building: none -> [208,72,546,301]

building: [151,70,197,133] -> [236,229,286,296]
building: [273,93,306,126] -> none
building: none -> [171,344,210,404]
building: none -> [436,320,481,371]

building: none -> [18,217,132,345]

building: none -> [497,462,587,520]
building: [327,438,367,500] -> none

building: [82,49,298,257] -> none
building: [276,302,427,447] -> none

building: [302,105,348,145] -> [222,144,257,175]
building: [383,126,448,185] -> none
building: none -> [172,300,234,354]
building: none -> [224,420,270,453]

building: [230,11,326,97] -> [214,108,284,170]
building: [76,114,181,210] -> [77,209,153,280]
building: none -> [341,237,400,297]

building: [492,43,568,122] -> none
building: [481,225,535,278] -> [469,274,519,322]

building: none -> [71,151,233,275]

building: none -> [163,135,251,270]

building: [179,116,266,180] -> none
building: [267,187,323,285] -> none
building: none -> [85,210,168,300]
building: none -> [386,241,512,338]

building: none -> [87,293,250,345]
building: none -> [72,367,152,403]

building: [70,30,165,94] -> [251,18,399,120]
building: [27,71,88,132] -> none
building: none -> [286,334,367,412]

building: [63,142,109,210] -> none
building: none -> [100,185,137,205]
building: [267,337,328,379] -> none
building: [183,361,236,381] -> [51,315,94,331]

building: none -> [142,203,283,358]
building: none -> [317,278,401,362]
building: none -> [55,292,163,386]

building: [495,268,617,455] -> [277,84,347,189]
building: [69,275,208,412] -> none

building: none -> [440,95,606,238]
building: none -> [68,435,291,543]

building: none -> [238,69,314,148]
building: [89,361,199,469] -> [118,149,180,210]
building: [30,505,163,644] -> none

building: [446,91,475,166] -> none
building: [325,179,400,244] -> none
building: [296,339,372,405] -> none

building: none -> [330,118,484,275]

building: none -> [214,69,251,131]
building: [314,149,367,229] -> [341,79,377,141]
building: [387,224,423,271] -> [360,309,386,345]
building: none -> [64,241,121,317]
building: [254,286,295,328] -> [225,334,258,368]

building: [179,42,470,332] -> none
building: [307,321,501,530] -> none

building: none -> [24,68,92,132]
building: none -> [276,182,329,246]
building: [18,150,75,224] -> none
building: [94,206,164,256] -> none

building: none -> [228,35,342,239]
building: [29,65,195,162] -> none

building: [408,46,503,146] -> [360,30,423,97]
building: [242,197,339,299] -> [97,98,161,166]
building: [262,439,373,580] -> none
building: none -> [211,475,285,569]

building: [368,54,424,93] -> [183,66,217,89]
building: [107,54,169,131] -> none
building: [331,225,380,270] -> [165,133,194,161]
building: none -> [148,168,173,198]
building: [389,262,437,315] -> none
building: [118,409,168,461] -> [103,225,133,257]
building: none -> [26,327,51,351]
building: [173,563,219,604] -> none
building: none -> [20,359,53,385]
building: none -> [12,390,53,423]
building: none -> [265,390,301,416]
****************
TASK DETAILS: Copy only this part of the entries above: the line with "building: [230,11,326,97] ->", the line with "building: [267,187,323,285] -> none", and the lines between, all exactly as written.

OUTPUT BELOW:
building: [230,11,326,97] -> [214,108,284,170]
building: [76,114,181,210] -> [77,209,153,280]
building: none -> [341,237,400,297]

building: [492,43,568,122] -> none
building: [481,225,535,278] -> [469,274,519,322]

building: none -> [71,151,233,275]

building: none -> [163,135,251,270]

building: [179,116,266,180] -> none
building: [267,187,323,285] -> none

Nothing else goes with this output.